◆ **TASK BRIEF**
Check each line of the entries. Copy the ones that contain the string "none".

----------------

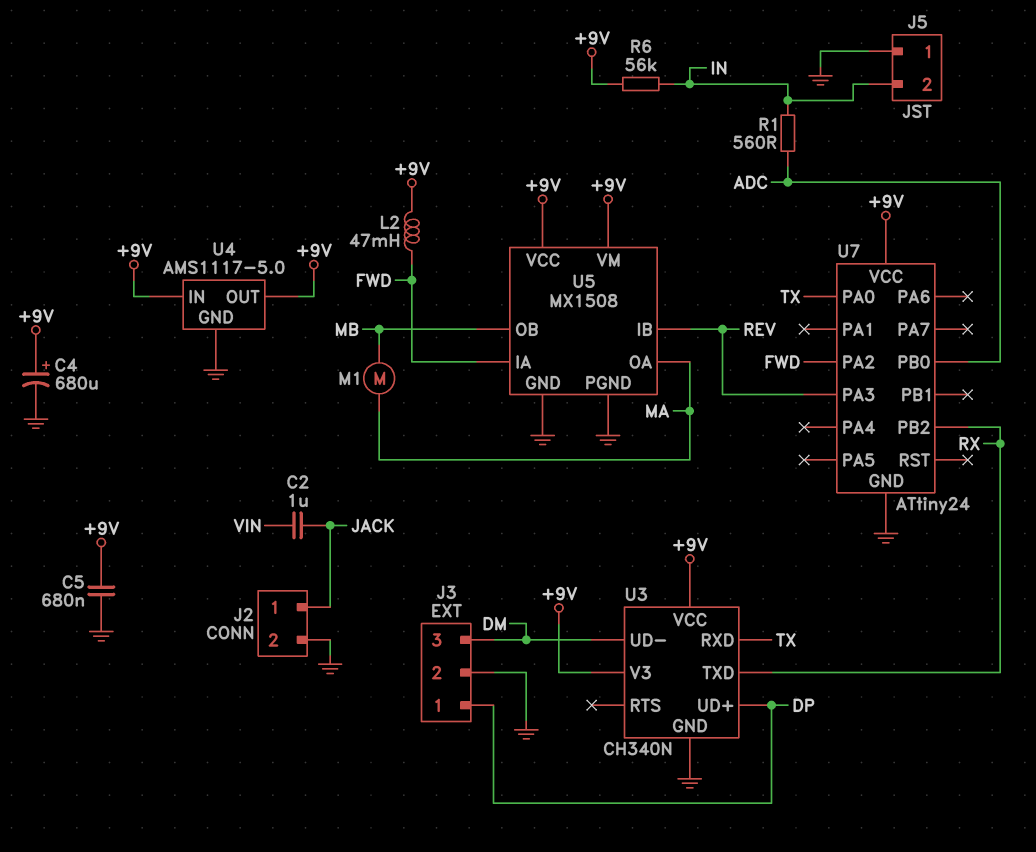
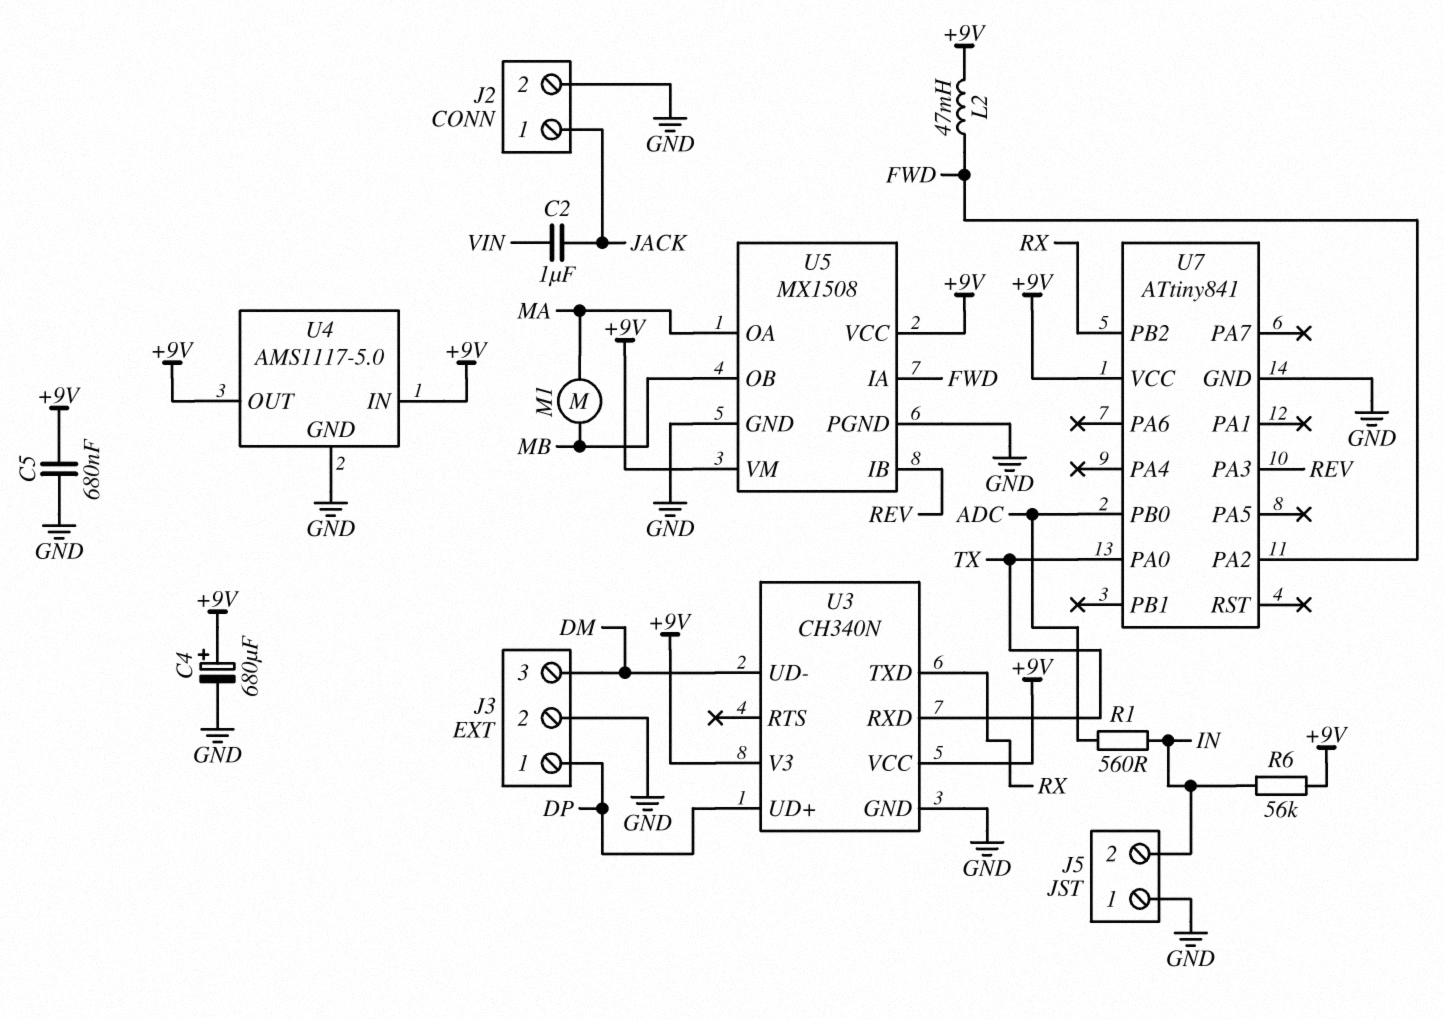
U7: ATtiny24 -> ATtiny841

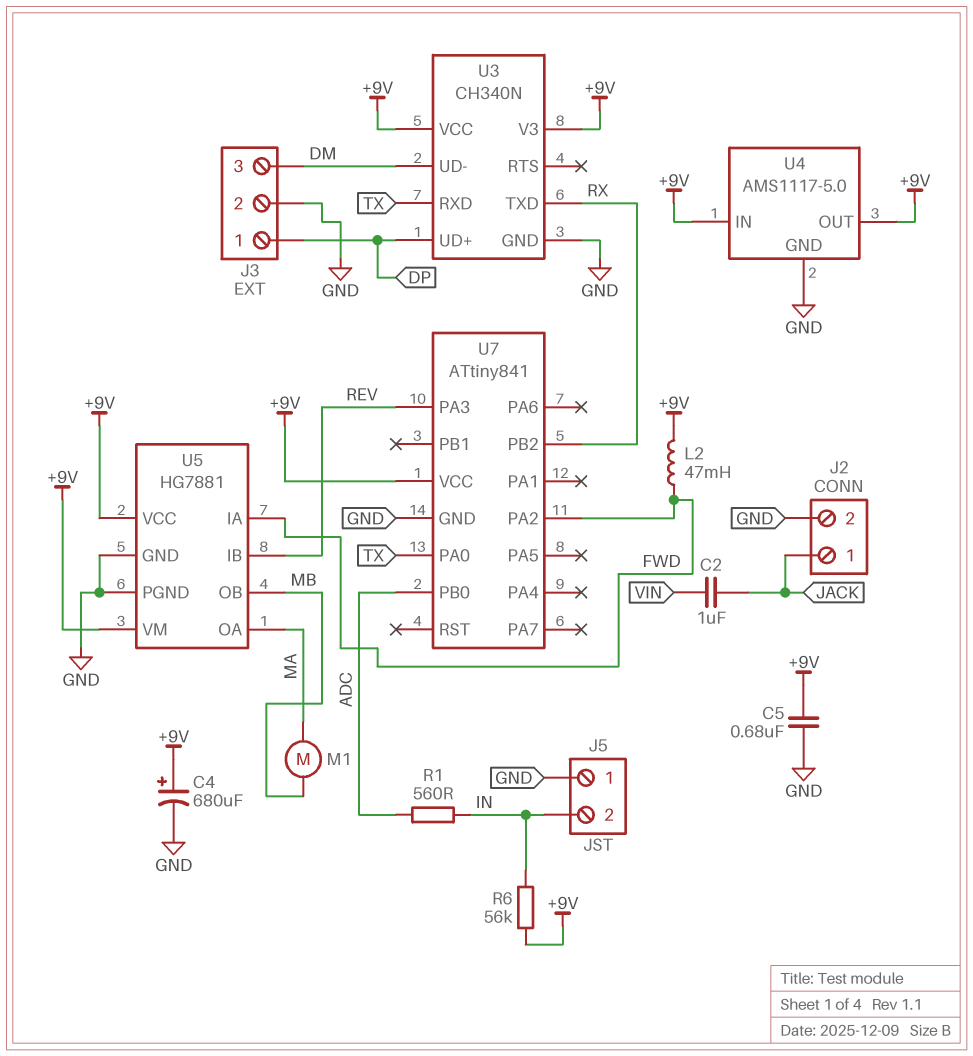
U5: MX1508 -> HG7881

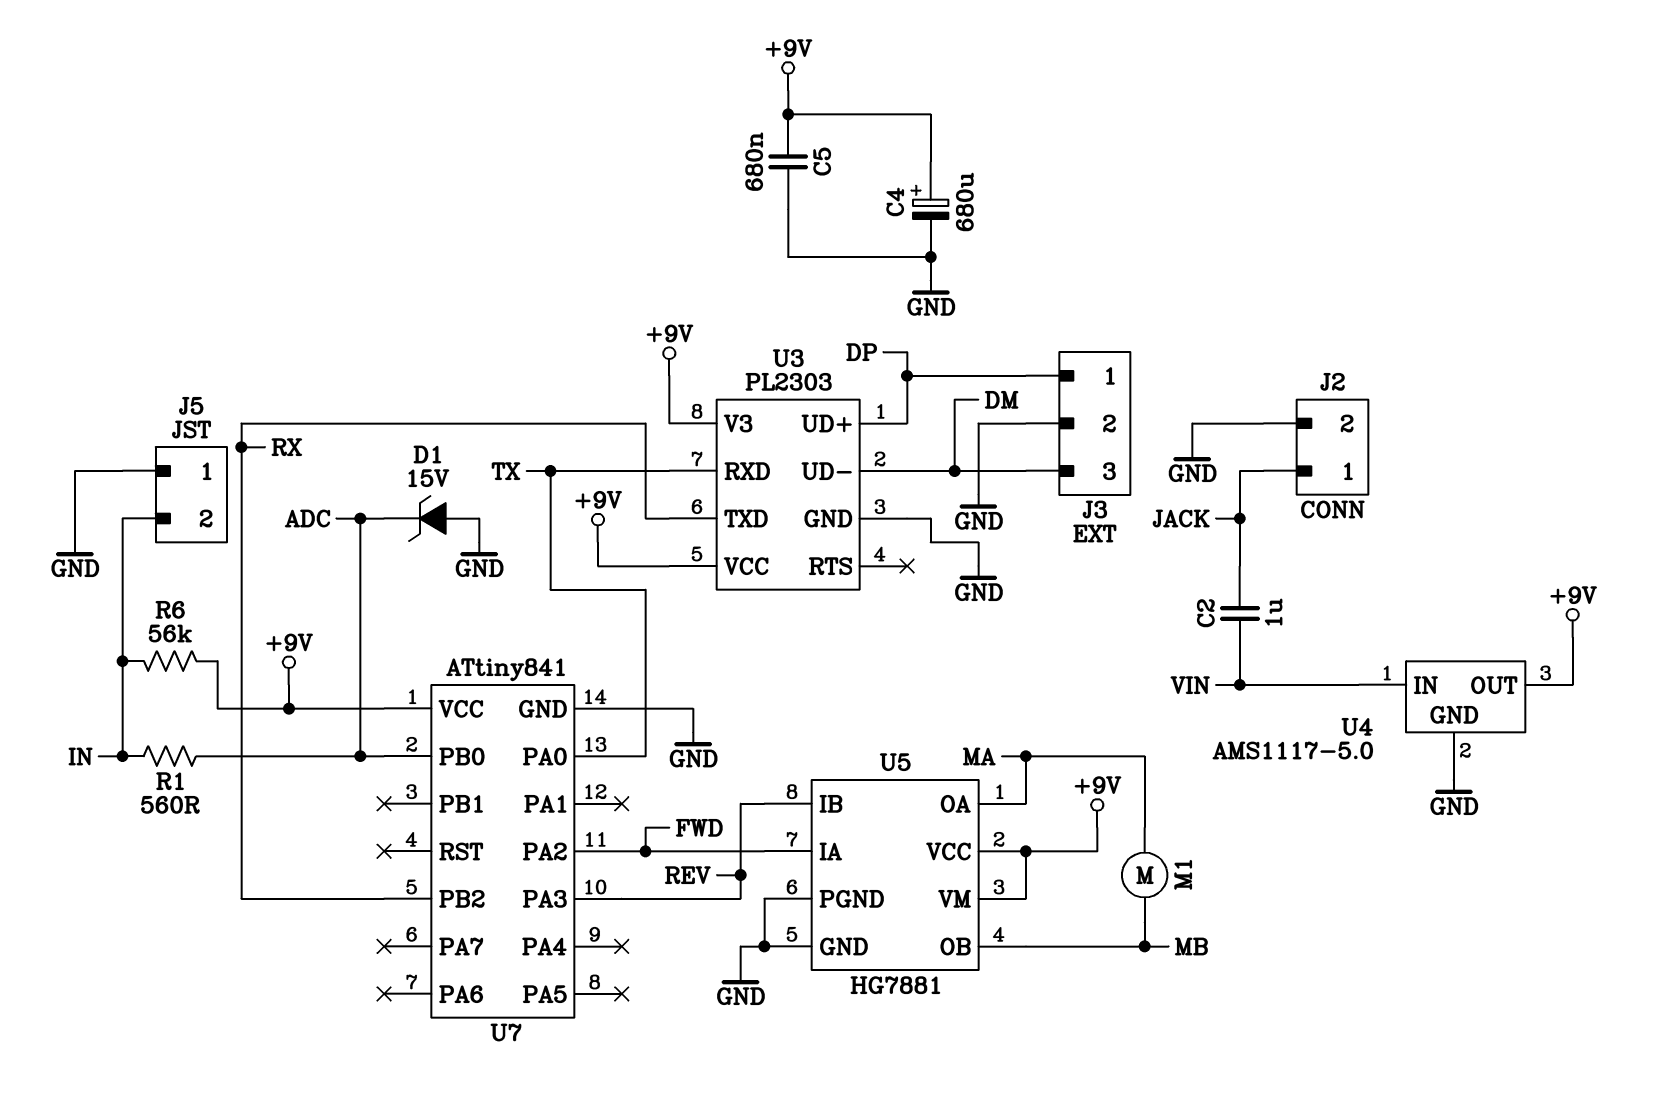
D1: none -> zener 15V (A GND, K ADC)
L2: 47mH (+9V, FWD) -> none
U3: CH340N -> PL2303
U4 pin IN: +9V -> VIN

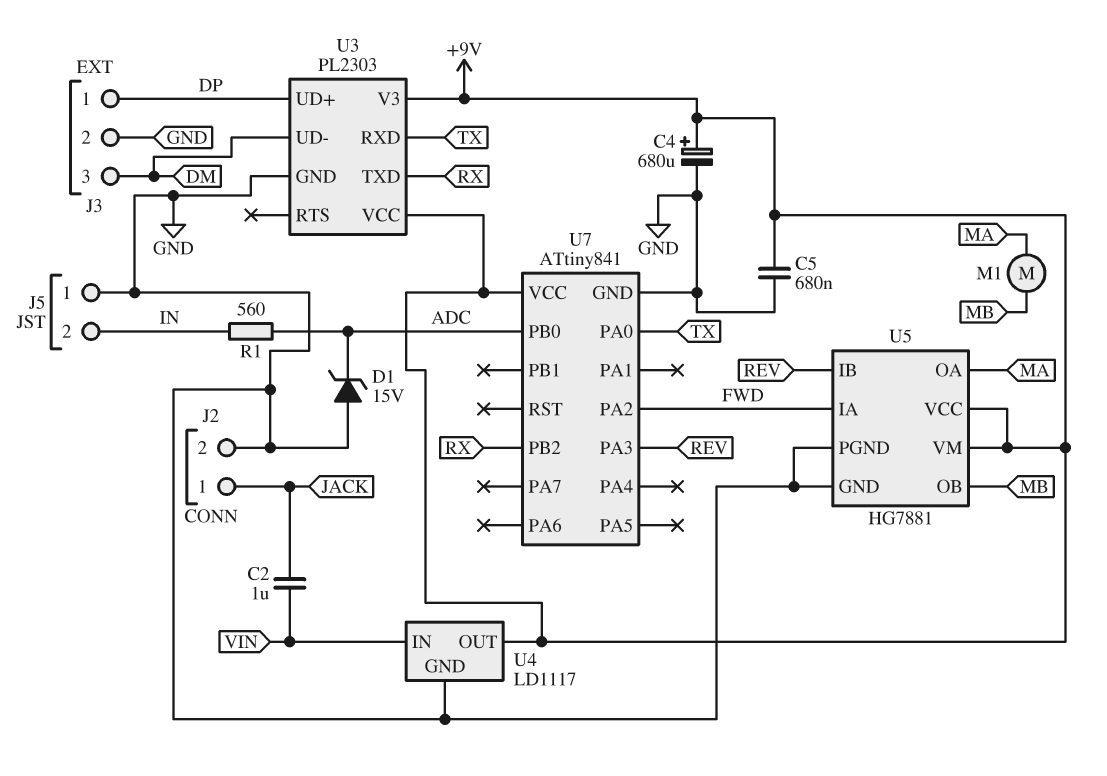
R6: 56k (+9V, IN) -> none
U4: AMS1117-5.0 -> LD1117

----------------

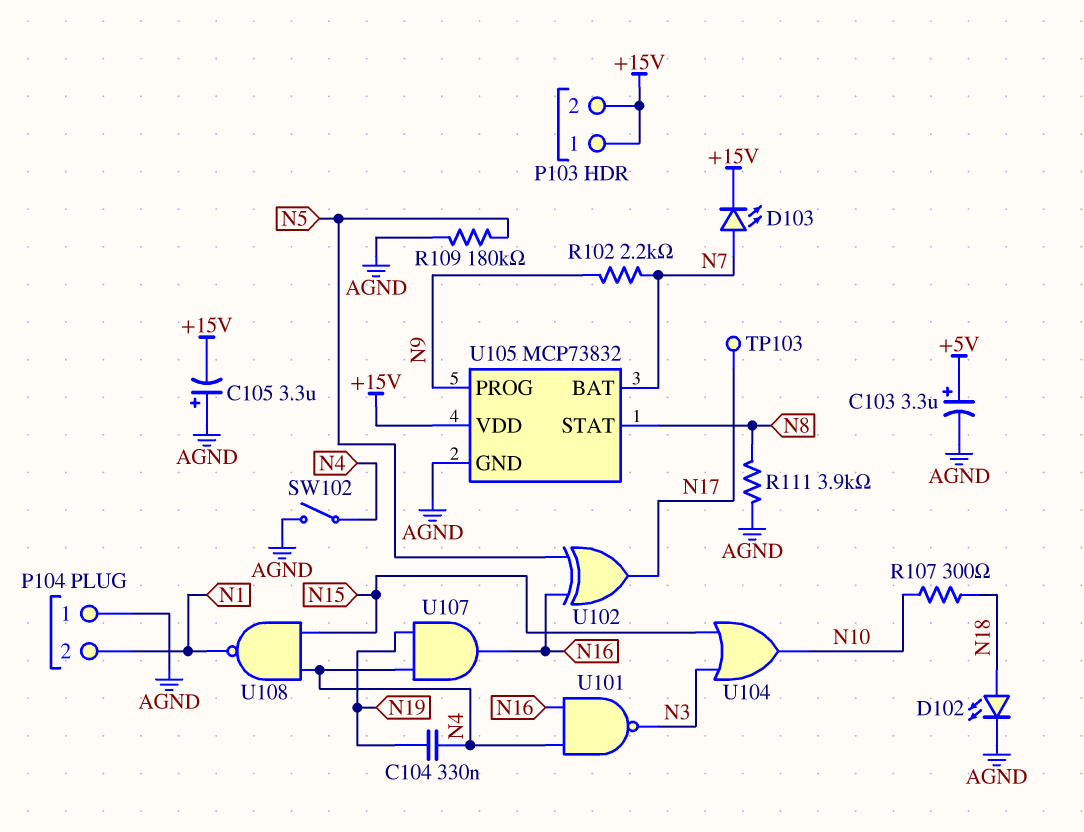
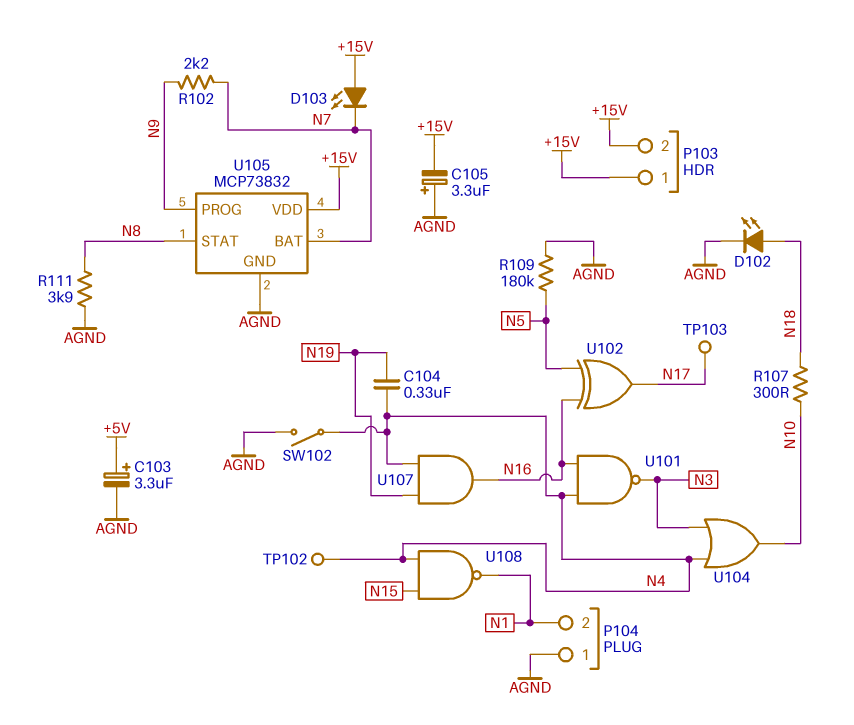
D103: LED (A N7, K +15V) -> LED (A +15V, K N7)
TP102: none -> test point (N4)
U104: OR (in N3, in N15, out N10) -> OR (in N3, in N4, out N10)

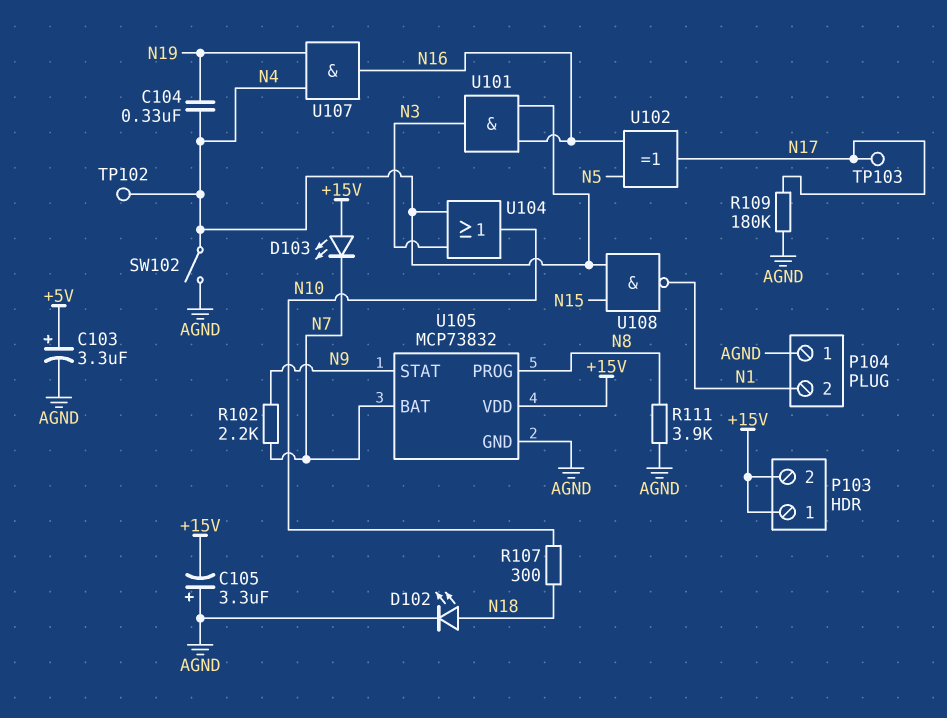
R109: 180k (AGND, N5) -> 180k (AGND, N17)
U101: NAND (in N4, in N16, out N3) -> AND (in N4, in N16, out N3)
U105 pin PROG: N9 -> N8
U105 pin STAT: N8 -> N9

----------------

◆ **TASK ANSWER**
D1: none -> zener 15V (A GND, K ADC)
L2: 47mH (+9V, FWD) -> none
R6: 56k (+9V, IN) -> none
TP102: none -> test point (N4)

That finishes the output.